** DATA SUPPLIED **
++++++++++++++++++++

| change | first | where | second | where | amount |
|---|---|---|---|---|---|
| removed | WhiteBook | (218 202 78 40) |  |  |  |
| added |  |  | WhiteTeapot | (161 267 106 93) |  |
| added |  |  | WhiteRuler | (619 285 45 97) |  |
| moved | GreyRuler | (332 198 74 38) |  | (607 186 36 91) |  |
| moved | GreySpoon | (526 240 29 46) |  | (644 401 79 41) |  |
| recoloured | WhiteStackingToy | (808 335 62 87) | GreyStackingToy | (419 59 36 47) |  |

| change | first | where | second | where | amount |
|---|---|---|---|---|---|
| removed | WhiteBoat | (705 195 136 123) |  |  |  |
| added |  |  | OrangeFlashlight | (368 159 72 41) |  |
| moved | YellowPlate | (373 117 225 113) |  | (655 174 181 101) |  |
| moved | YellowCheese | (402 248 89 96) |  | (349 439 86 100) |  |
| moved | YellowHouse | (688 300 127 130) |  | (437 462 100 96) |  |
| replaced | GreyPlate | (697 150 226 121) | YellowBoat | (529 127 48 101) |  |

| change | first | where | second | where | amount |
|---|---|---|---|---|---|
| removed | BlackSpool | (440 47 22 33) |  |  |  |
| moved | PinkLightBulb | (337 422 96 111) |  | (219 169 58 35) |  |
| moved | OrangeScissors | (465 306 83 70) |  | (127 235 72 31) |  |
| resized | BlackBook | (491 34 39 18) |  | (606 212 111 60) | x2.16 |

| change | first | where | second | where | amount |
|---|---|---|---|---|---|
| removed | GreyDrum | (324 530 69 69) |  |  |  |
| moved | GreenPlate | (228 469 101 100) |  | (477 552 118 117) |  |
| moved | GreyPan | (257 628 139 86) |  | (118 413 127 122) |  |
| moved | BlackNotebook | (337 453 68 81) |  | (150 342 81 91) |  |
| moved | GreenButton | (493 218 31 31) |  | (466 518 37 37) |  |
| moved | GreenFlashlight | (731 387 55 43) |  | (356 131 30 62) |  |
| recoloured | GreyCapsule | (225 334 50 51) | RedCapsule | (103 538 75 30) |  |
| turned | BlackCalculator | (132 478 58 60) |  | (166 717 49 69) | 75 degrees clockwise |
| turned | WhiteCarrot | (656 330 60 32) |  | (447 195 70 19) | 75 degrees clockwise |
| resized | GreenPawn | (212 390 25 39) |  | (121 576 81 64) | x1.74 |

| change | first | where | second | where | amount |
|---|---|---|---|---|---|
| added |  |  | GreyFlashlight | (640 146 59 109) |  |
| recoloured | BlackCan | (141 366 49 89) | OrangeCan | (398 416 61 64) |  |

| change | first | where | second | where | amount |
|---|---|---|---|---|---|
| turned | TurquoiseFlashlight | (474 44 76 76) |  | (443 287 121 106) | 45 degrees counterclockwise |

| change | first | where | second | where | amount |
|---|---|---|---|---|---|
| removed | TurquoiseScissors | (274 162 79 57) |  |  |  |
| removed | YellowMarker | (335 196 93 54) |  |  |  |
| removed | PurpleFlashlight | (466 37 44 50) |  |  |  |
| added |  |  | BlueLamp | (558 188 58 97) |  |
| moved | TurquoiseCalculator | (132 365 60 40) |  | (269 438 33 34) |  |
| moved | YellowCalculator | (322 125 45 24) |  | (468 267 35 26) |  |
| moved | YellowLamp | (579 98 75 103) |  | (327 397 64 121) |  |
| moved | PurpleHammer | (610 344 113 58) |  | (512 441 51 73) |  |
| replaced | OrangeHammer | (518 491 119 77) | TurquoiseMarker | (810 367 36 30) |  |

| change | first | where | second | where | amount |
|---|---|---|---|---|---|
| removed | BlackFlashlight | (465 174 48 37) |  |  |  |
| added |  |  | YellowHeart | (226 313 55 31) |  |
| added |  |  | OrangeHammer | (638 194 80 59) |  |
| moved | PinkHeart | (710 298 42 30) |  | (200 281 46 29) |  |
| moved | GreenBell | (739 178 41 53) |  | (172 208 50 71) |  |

++++++++++++++++++++

** TASK TO COMPLETE **
Find where the line with "WhiteRuler | (619" sits in the material above, then copy exactly from it through the line with "moved | GreySpoon". Add no other line.

** REPLY **
| added |  |  | WhiteRuler | (619 285 45 97) |  |
| moved | GreyRuler | (332 198 74 38) |  | (607 186 36 91) |  |
| moved | GreySpoon | (526 240 29 46) |  | (644 401 79 41) |  |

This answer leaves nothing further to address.